_Data records_
---------------

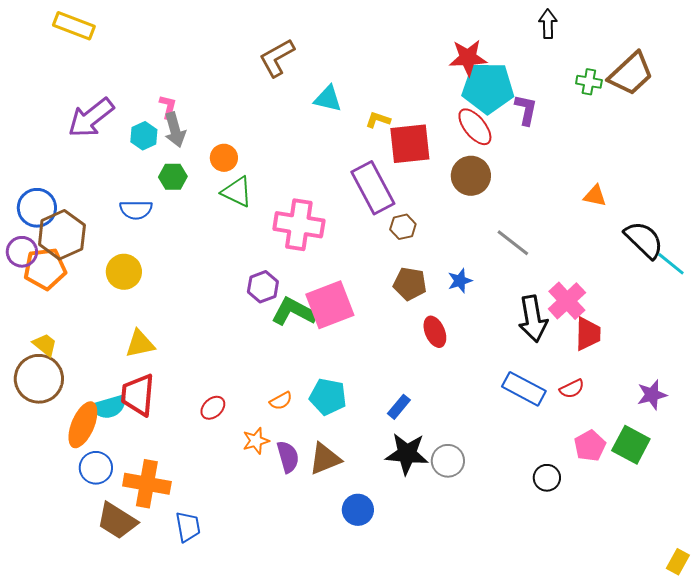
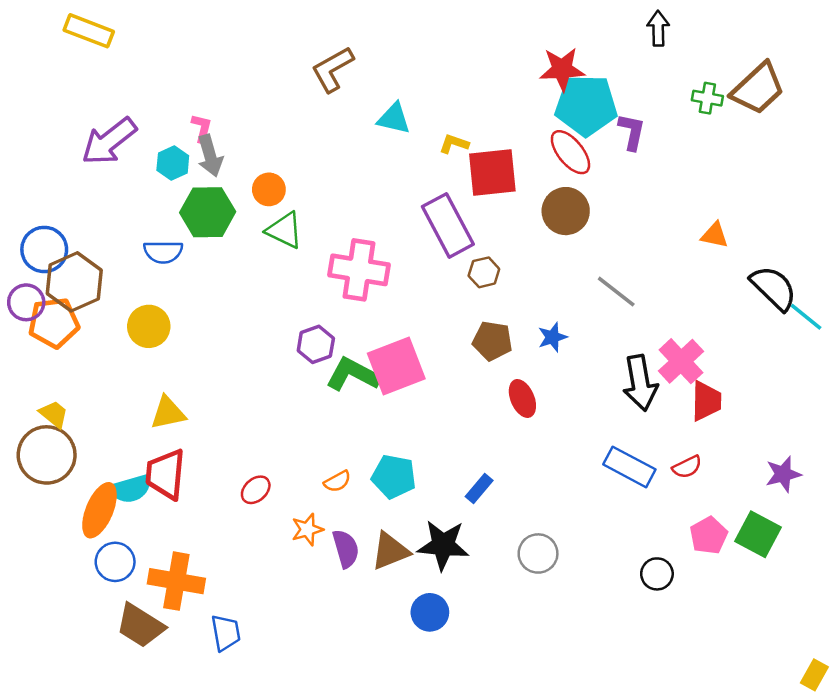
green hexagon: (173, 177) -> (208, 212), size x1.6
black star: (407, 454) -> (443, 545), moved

---------------

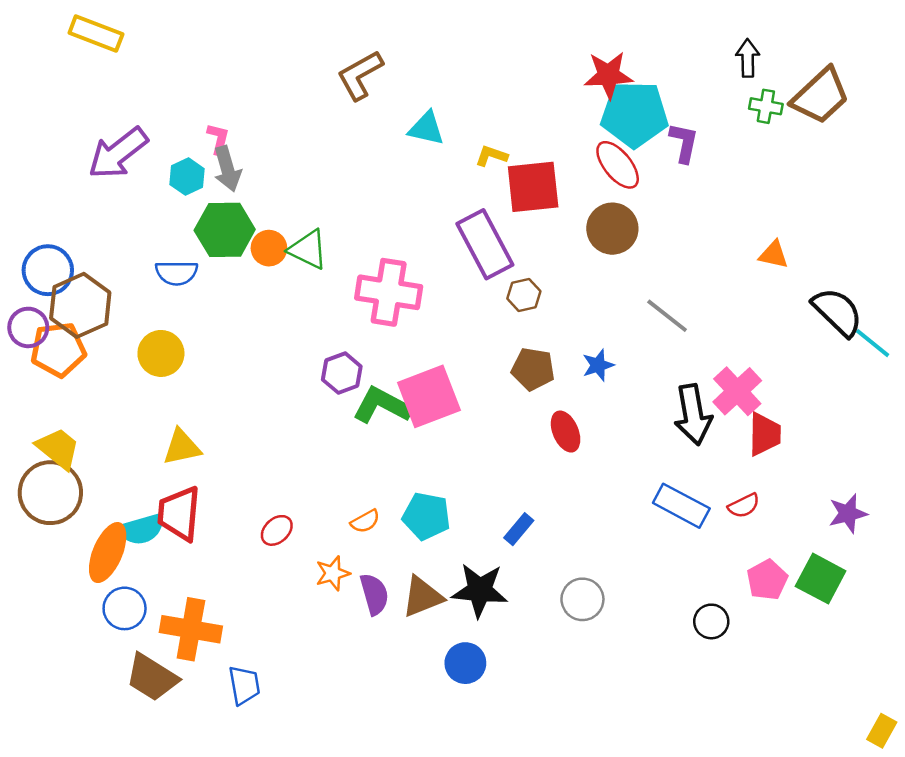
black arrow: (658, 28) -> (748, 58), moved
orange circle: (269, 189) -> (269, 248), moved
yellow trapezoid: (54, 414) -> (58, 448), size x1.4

---------------

_Problem details_
All lines containing "moved" in the material above should appear in your reply, copied exactly.

_Worked solution_
black star: (407, 454) -> (443, 545), moved
black arrow: (658, 28) -> (748, 58), moved
orange circle: (269, 189) -> (269, 248), moved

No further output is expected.